Pull out from the material below all lines with "orange".

The data:
********************
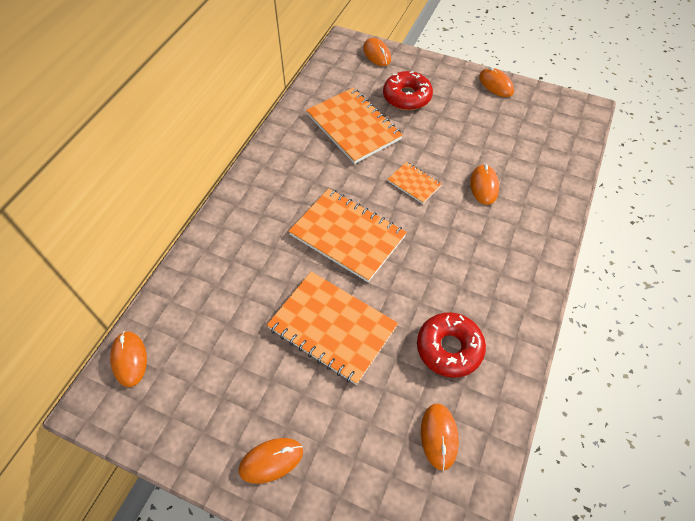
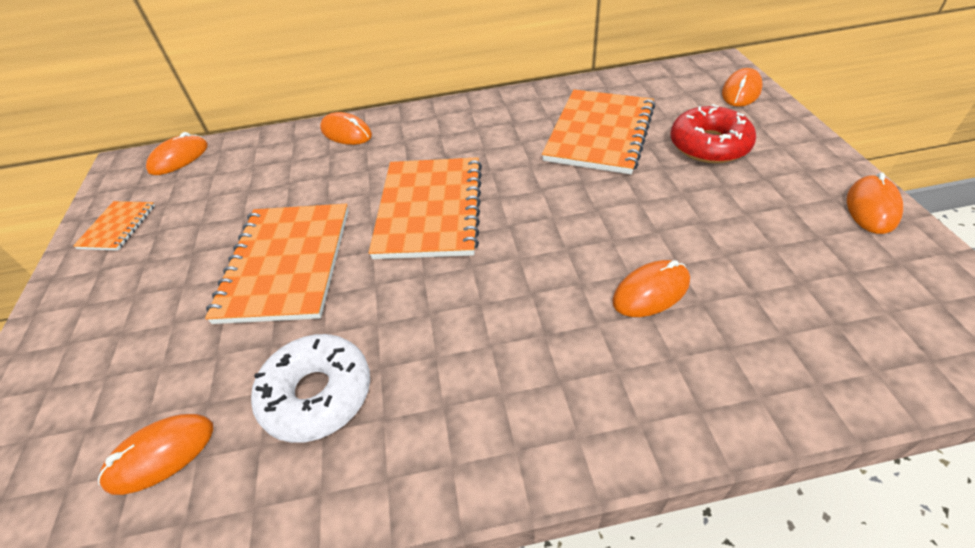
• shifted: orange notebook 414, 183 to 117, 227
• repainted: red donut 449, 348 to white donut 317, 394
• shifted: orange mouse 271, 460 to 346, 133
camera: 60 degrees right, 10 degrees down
********************
Task answer:
• shifted: orange notebook 414, 183 to 117, 227
• shifted: orange mouse 271, 460 to 346, 133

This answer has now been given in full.